An exact copy of the listing is required, with its pictures removed.

§ **Data for this exercise**:

>>>>>

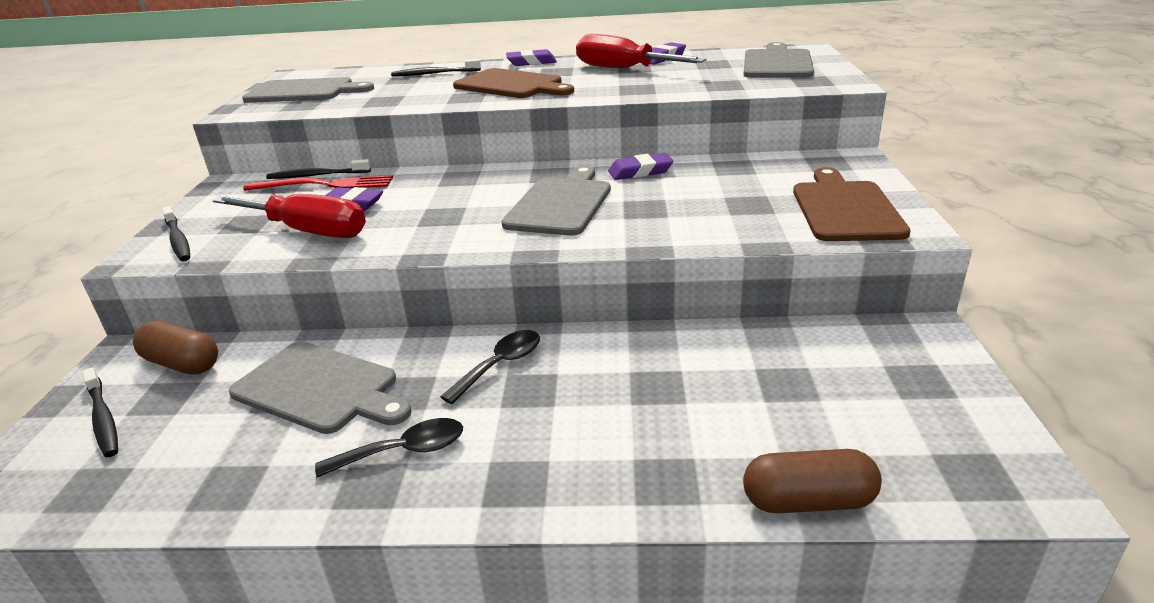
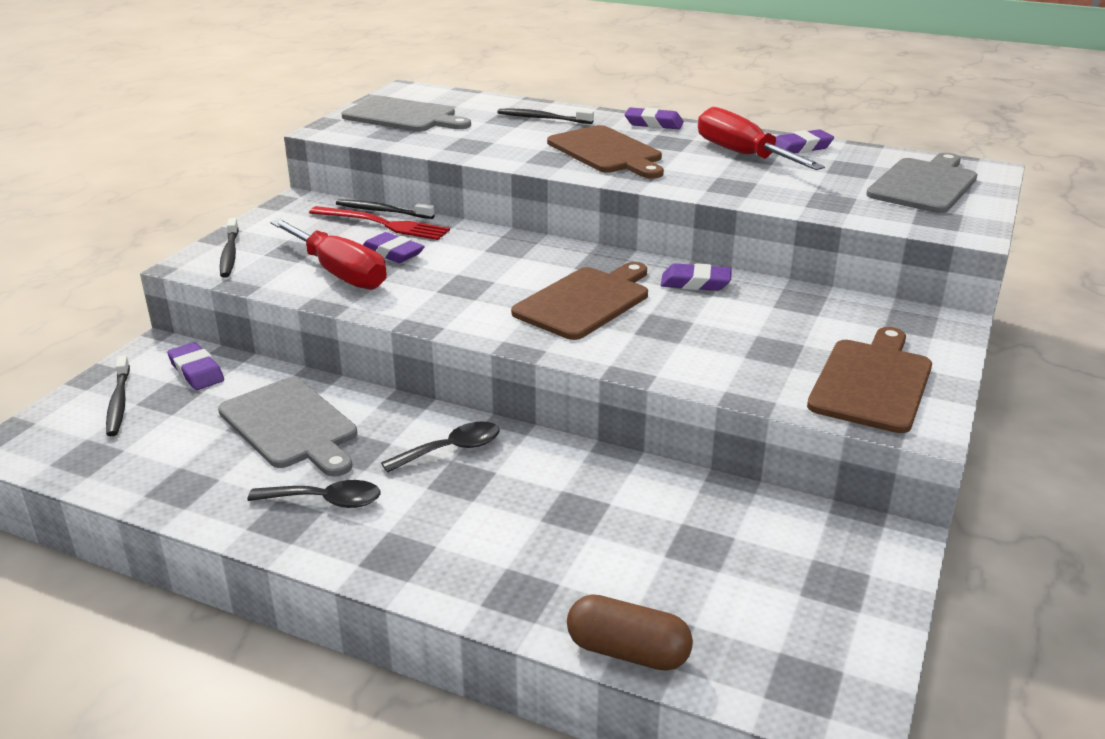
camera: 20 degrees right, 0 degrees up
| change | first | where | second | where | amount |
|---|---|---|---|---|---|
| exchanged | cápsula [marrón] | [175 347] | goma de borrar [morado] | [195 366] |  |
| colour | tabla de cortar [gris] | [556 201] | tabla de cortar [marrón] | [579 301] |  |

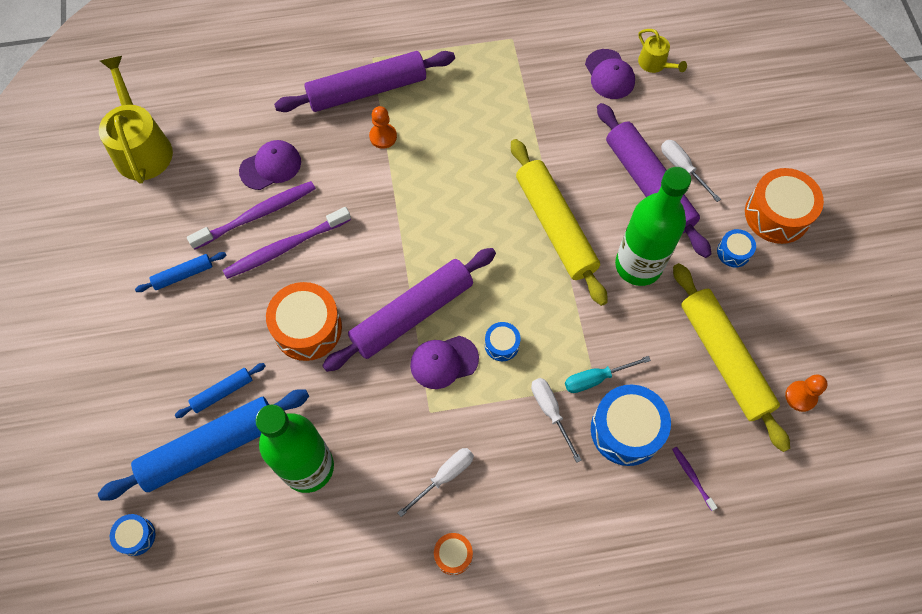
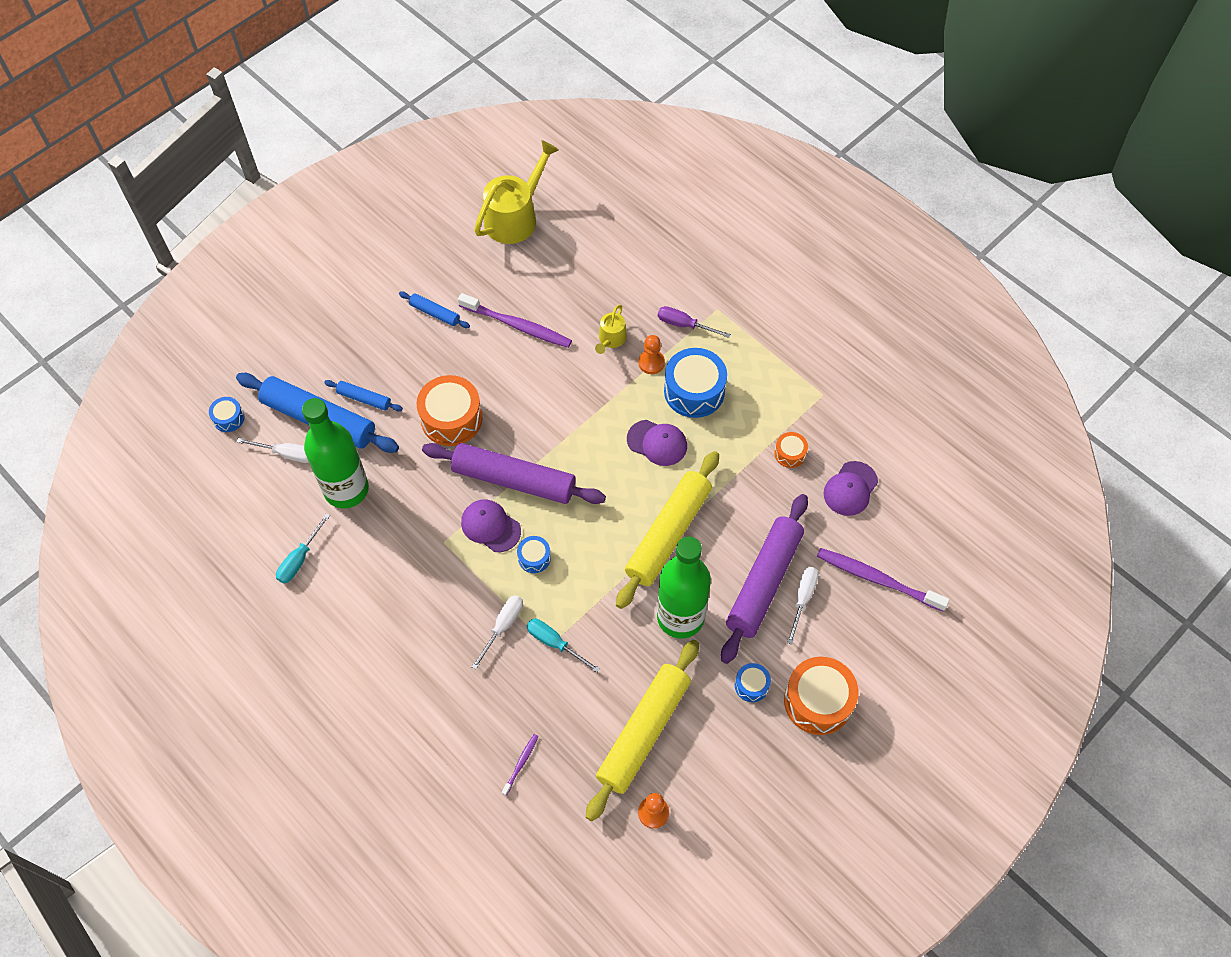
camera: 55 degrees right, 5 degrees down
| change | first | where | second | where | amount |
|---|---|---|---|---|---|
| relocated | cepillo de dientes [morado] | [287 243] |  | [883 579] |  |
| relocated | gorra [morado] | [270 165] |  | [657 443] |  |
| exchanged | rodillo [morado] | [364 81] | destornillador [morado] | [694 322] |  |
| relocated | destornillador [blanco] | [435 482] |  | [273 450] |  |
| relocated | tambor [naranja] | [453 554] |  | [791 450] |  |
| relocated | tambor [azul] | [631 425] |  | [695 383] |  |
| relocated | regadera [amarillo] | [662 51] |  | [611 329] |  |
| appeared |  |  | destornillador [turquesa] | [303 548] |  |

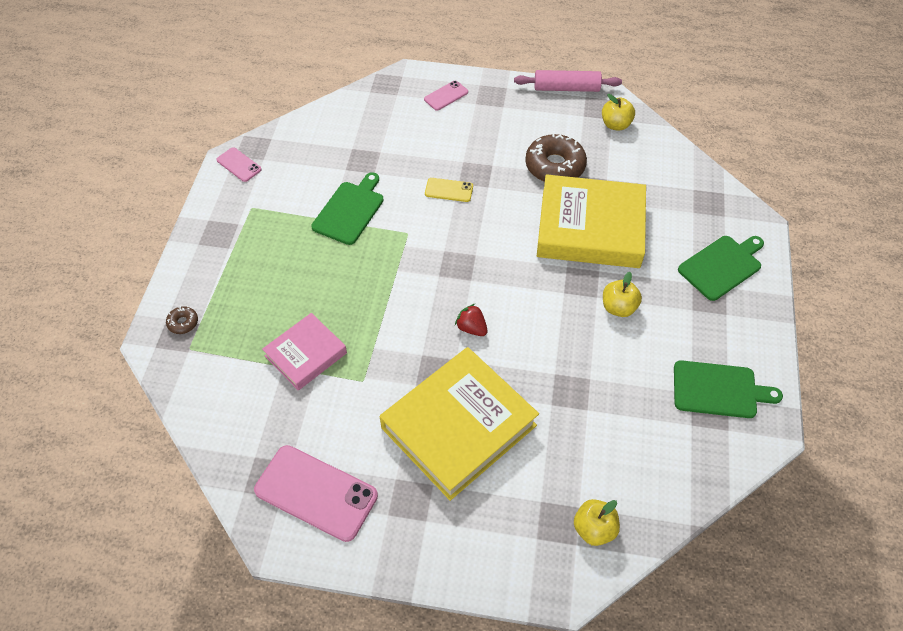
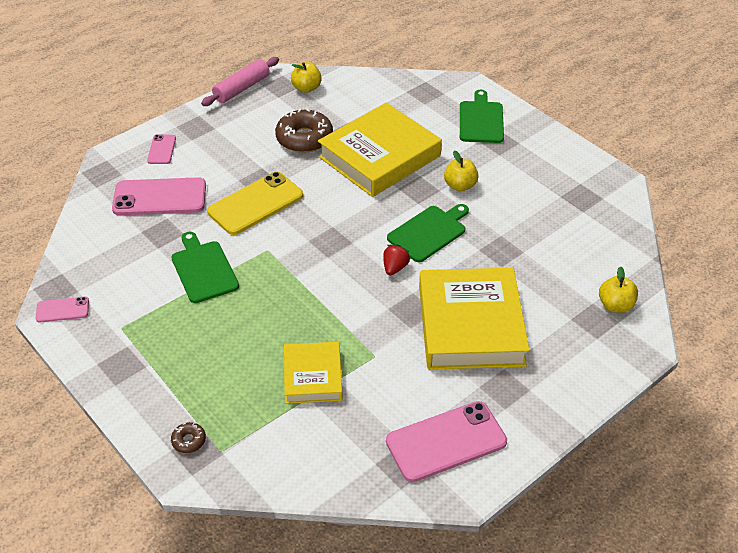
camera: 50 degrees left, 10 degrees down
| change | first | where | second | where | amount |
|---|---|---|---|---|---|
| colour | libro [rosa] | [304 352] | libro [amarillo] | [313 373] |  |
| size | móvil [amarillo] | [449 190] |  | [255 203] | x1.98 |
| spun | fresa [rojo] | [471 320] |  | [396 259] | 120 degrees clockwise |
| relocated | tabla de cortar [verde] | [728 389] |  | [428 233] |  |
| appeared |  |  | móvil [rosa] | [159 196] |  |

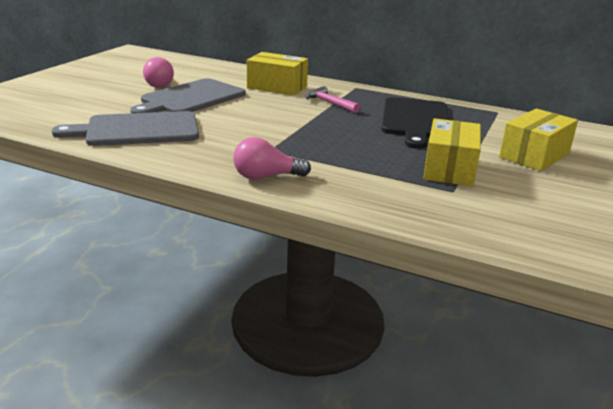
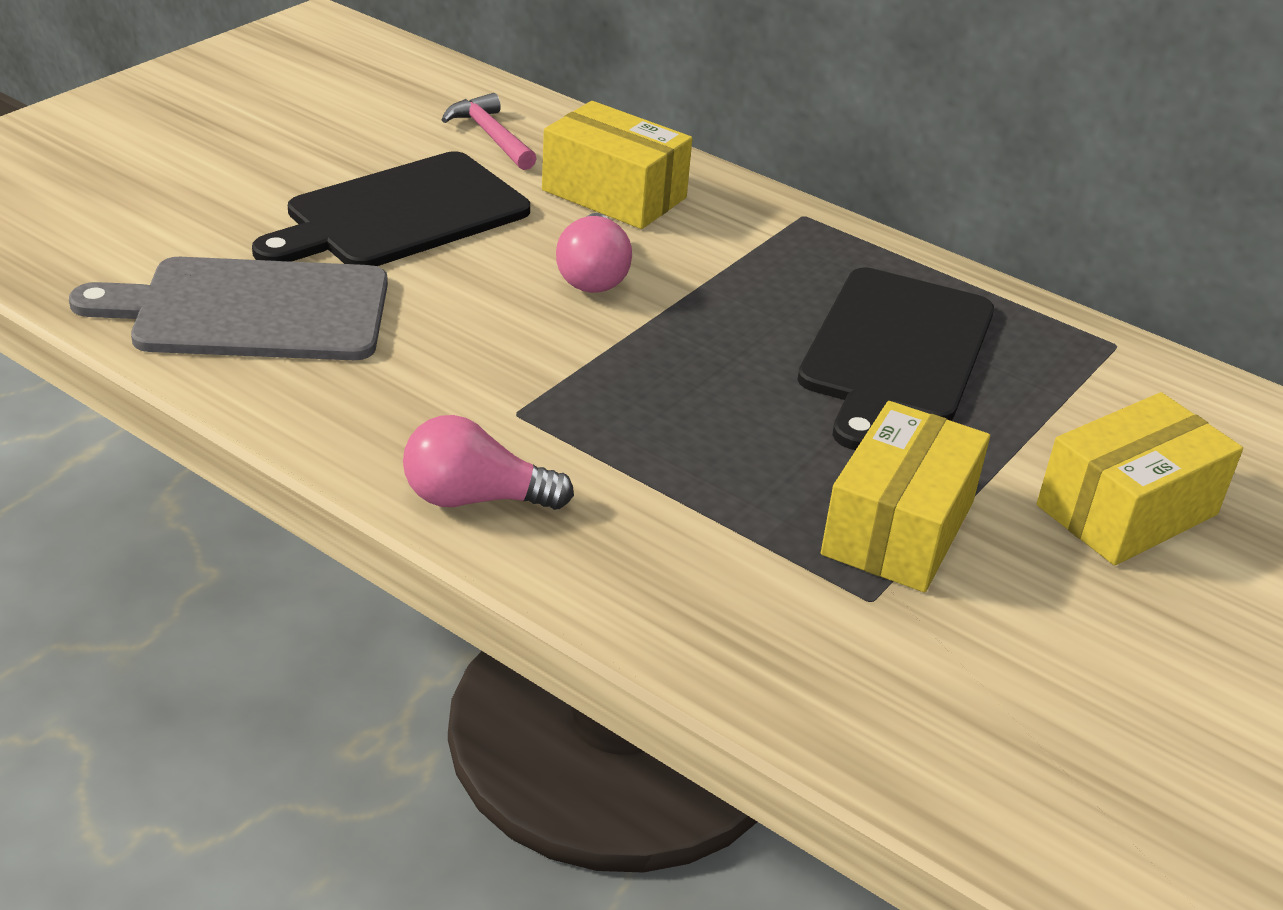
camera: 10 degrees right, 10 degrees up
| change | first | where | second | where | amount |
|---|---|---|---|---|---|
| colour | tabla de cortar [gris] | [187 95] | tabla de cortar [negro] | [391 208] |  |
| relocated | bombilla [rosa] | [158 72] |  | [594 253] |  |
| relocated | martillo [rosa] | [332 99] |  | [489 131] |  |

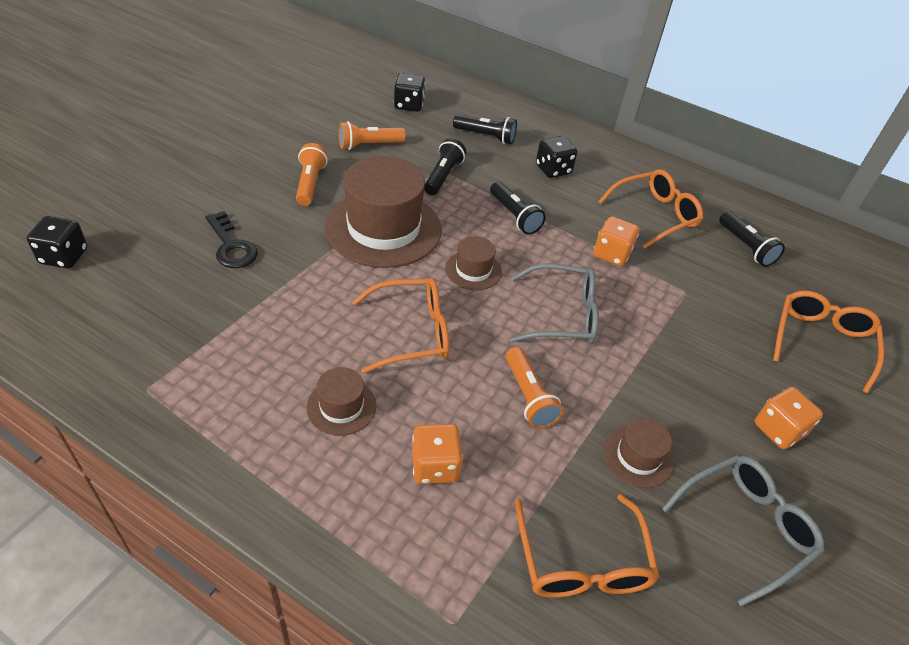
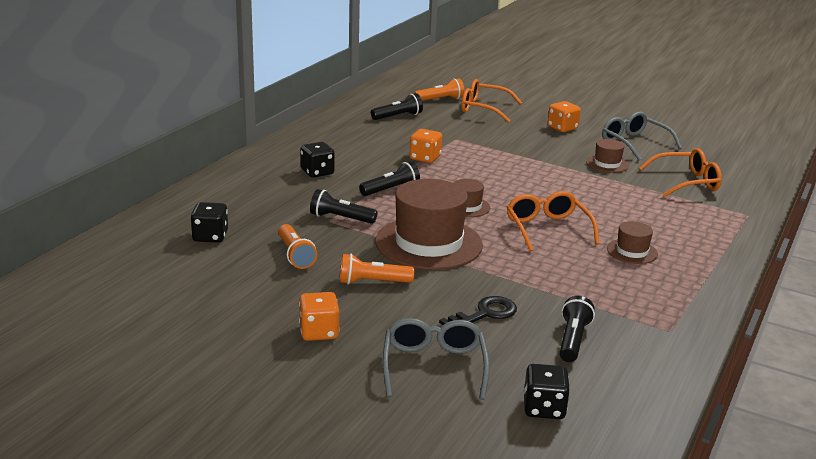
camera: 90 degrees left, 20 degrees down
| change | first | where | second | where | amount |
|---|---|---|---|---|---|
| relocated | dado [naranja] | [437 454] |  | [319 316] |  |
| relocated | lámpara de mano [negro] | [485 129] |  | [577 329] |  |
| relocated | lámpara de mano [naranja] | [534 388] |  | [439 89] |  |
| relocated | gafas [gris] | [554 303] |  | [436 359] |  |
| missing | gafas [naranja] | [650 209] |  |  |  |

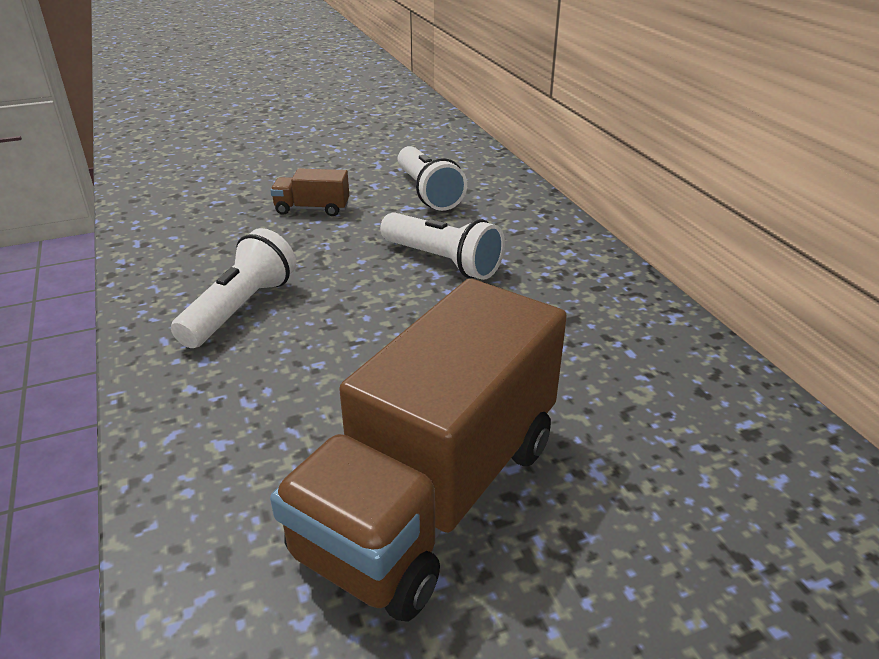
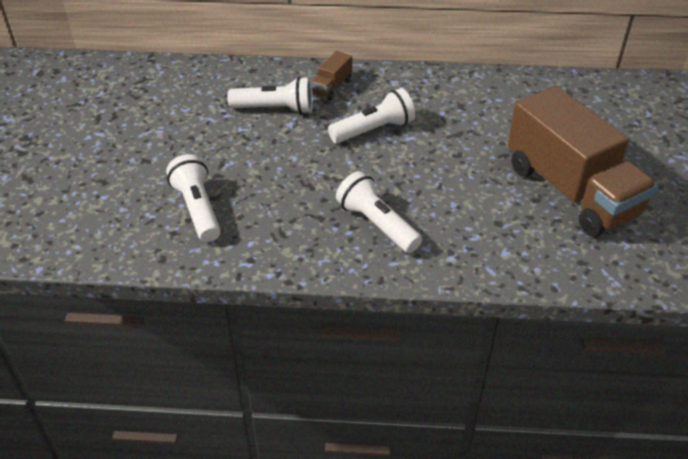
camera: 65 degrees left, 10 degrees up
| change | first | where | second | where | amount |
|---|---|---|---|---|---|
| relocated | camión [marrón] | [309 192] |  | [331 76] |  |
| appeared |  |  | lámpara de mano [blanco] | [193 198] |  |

<<<<<

§ **Response to the exercise**:
camera: 20 degrees right, 0 degrees up
| change | first | where | second | where | amount |
|---|---|---|---|---|---|
| exchanged | cápsula [marrón] | [175 347] | goma de borrar [morado] | [195 366] |  |
| colour | tabla de cortar [gris] | [556 201] | tabla de cortar [marrón] | [579 301] |  |

camera: 55 degrees right, 5 degrees down
| change | first | where | second | where | amount |
|---|---|---|---|---|---|
| relocated | cepillo de dientes [morado] | [287 243] |  | [883 579] |  |
| relocated | gorra [morado] | [270 165] |  | [657 443] |  |
| exchanged | rodillo [morado] | [364 81] | destornillador [morado] | [694 322] |  |
| relocated | destornillador [blanco] | [435 482] |  | [273 450] |  |
| relocated | tambor [naranja] | [453 554] |  | [791 450] |  |
| relocated | tambor [azul] | [631 425] |  | [695 383] |  |
| relocated | regadera [amarillo] | [662 51] |  | [611 329] |  |
| appeared |  |  | destornillador [turquesa] | [303 548] |  |

camera: 50 degrees left, 10 degrees down
| change | first | where | second | where | amount |
|---|---|---|---|---|---|
| colour | libro [rosa] | [304 352] | libro [amarillo] | [313 373] |  |
| size | móvil [amarillo] | [449 190] |  | [255 203] | x1.98 |
| spun | fresa [rojo] | [471 320] |  | [396 259] | 120 degrees clockwise |
| relocated | tabla de cortar [verde] | [728 389] |  | [428 233] |  |
| appeared |  |  | móvil [rosa] | [159 196] |  |

camera: 10 degrees right, 10 degrees up
| change | first | where | second | where | amount |
|---|---|---|---|---|---|
| colour | tabla de cortar [gris] | [187 95] | tabla de cortar [negro] | [391 208] |  |
| relocated | bombilla [rosa] | [158 72] |  | [594 253] |  |
| relocated | martillo [rosa] | [332 99] |  | [489 131] |  |

camera: 90 degrees left, 20 degrees down
| change | first | where | second | where | amount |
|---|---|---|---|---|---|
| relocated | dado [naranja] | [437 454] |  | [319 316] |  |
| relocated | lámpara de mano [negro] | [485 129] |  | [577 329] |  |
| relocated | lámpara de mano [naranja] | [534 388] |  | [439 89] |  |
| relocated | gafas [gris] | [554 303] |  | [436 359] |  |
| missing | gafas [naranja] | [650 209] |  |  |  |

camera: 65 degrees left, 10 degrees up
| change | first | where | second | where | amount |
|---|---|---|---|---|---|
| relocated | camión [marrón] | [309 192] |  | [331 76] |  |
| appeared |  |  | lámpara de mano [blanco] | [193 198] |  |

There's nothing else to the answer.